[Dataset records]
══════════════════════════════

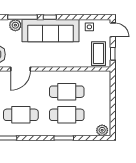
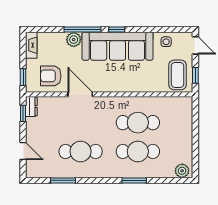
door: (21, 69) -> (80, 94), swing flipped

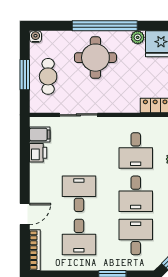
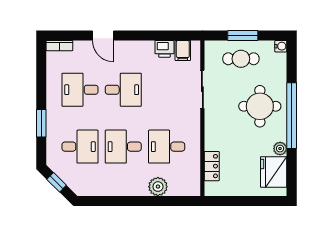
bookcase: (35, 250) -> (59, 46), width x0.64

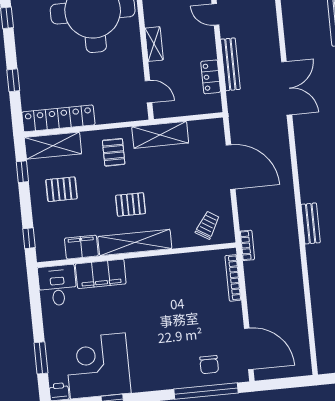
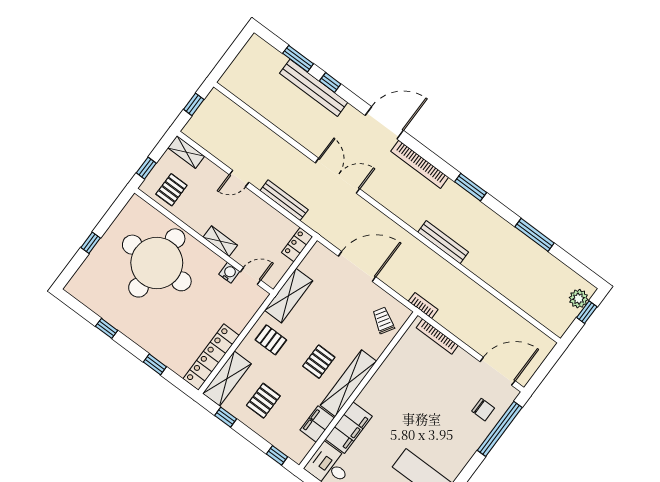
water cooler: (136, 73) -> (229, 273), added
locker: (211, 77) -> (297, 245), moved, turned 90
bench: (311, 223) -> (443, 242), width x1.36

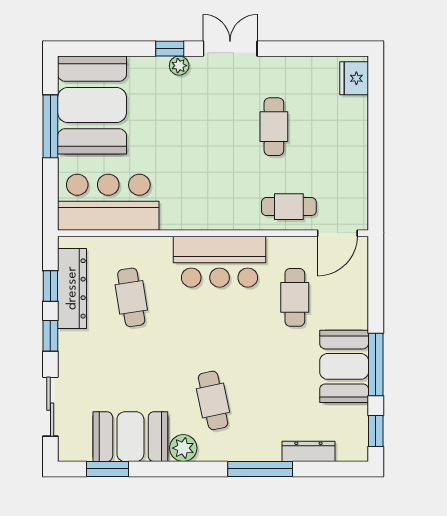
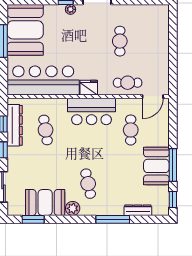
fridge: (354, 78) -> (89, 88), moved, turned 90
bar counter: (108, 202) -> (43, 80), width x1.36

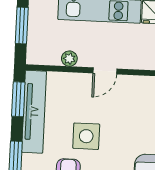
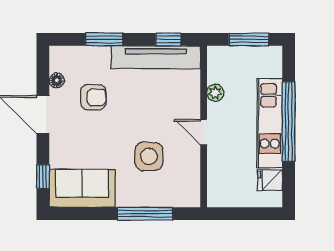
window: (18, 99) -> (168, 39), width x0.67
side table: (86, 136) -> (149, 156), moved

══════════════════════════════

__Task details__
May I have only the lines from the start of the data through the line containing "bar counter: (108, 202)", both included, reproduced exactly and without the pictures?

__Problem solution__
door: (21, 69) -> (80, 94), swing flipped

bookcase: (35, 250) -> (59, 46), width x0.64

water cooler: (136, 73) -> (229, 273), added
locker: (211, 77) -> (297, 245), moved, turned 90
bench: (311, 223) -> (443, 242), width x1.36

fridge: (354, 78) -> (89, 88), moved, turned 90
bar counter: (108, 202) -> (43, 80), width x1.36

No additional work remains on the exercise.